- **Required action**:
Copy every line of the records below where the word "camera" occurs.

=== Begin Enclosure ===

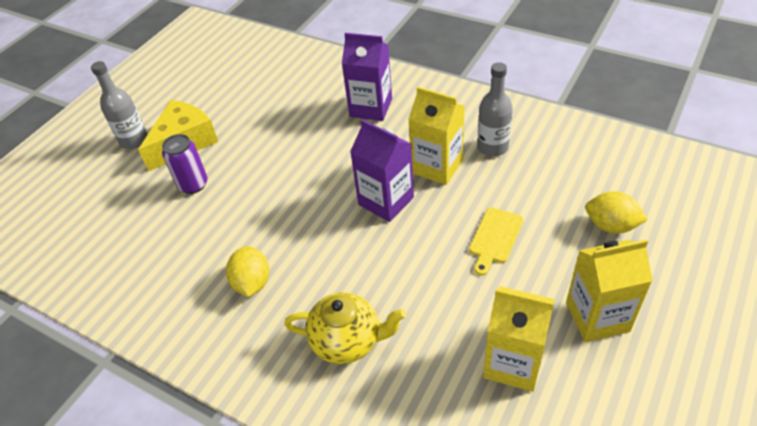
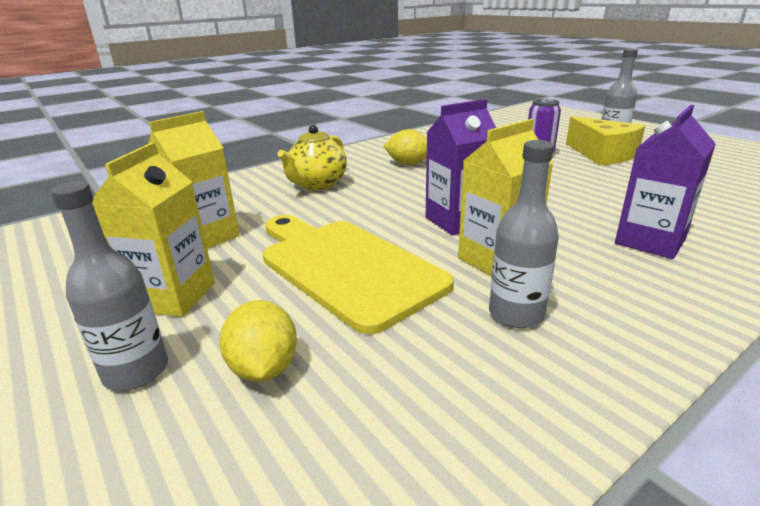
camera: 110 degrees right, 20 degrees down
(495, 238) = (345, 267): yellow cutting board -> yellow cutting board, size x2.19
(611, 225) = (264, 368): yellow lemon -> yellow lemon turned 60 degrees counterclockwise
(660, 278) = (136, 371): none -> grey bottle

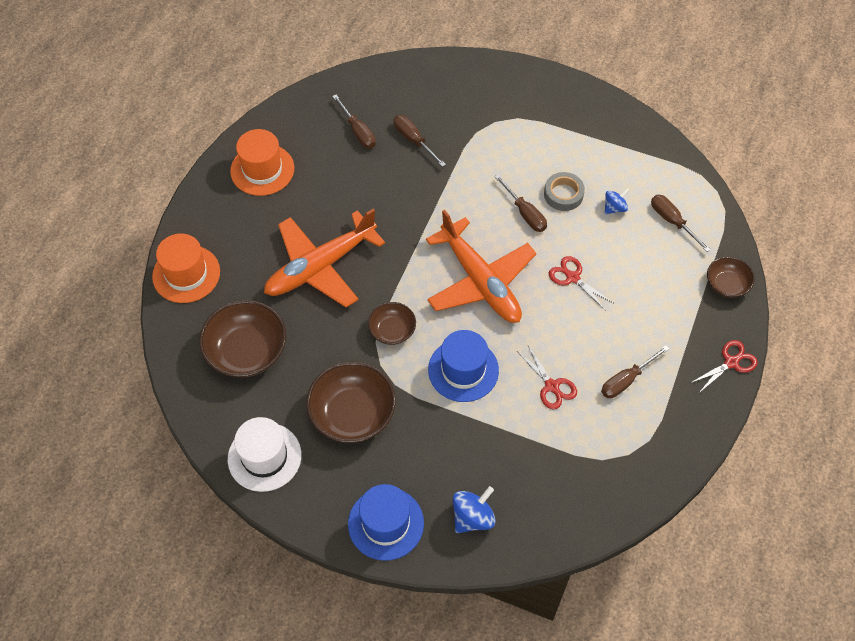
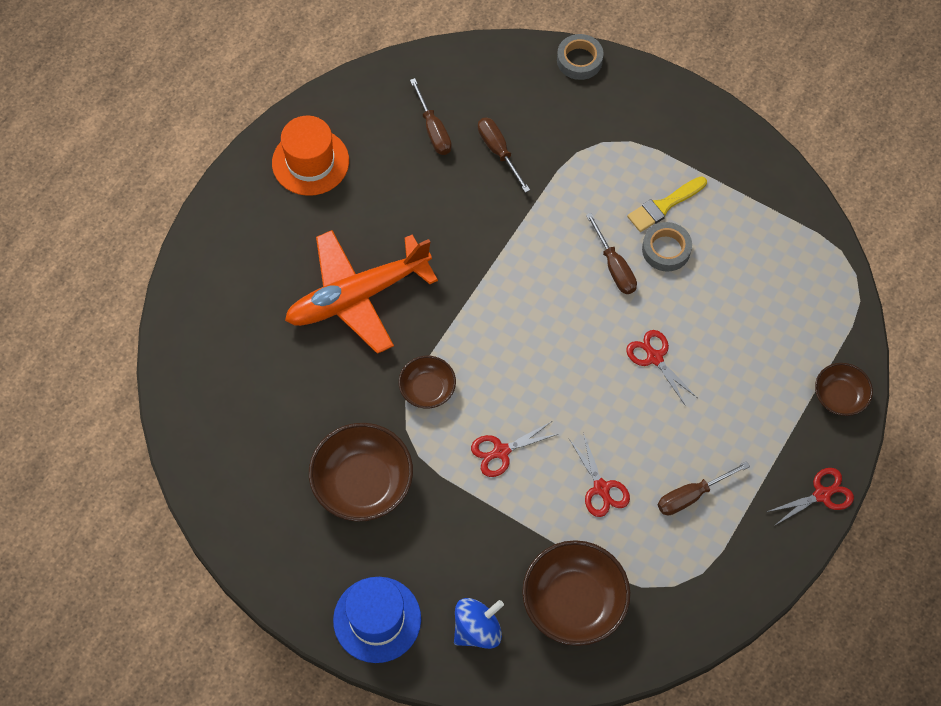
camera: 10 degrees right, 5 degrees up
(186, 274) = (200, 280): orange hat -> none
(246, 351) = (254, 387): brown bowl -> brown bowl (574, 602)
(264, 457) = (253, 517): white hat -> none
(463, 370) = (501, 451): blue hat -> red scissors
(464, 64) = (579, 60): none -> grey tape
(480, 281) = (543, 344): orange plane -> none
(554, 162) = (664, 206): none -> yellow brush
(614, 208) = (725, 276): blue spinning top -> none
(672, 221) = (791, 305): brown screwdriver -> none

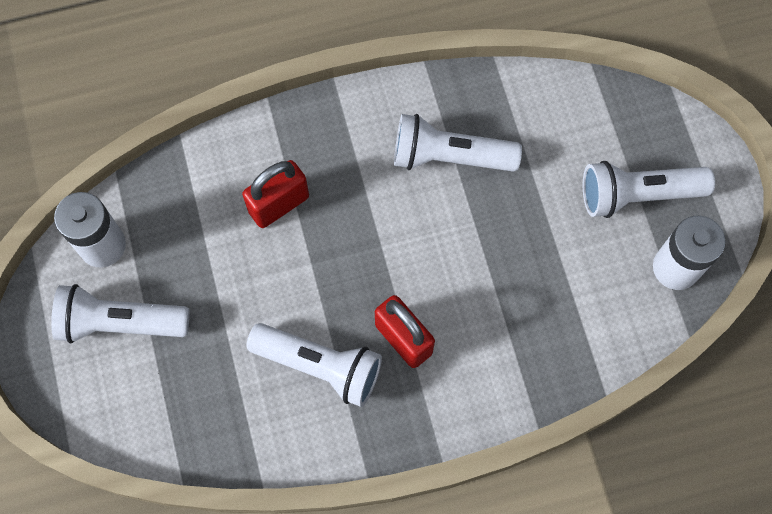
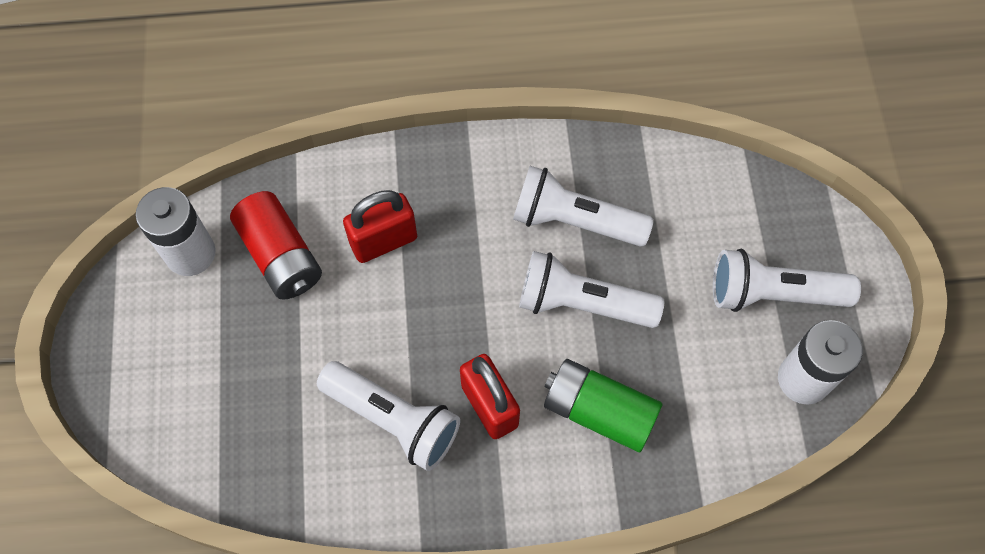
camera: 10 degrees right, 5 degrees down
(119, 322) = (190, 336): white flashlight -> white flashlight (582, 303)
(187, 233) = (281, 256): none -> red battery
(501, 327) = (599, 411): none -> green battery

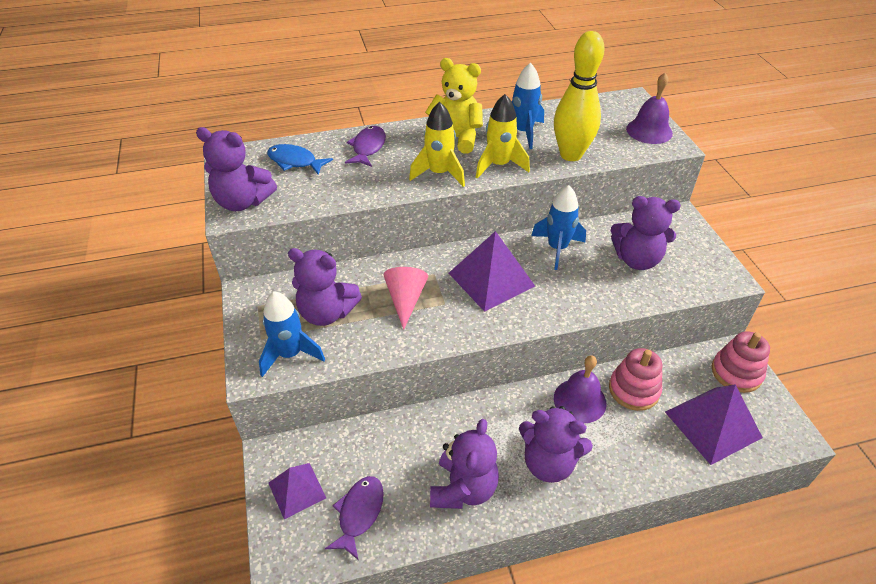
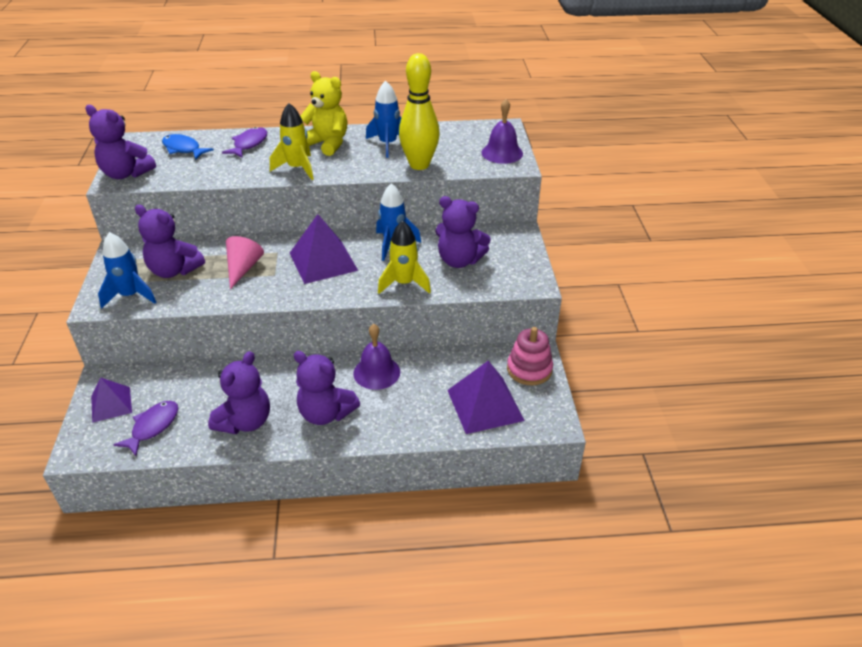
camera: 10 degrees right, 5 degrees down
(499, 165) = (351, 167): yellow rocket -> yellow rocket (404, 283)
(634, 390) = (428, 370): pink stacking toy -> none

=== End Enclosure ===

- **Answer box**:
camera: 110 degrees right, 20 degrees down
camera: 10 degrees right, 5 degrees up
camera: 10 degrees right, 5 degrees down
camera: 10 degrees right, 5 degrees down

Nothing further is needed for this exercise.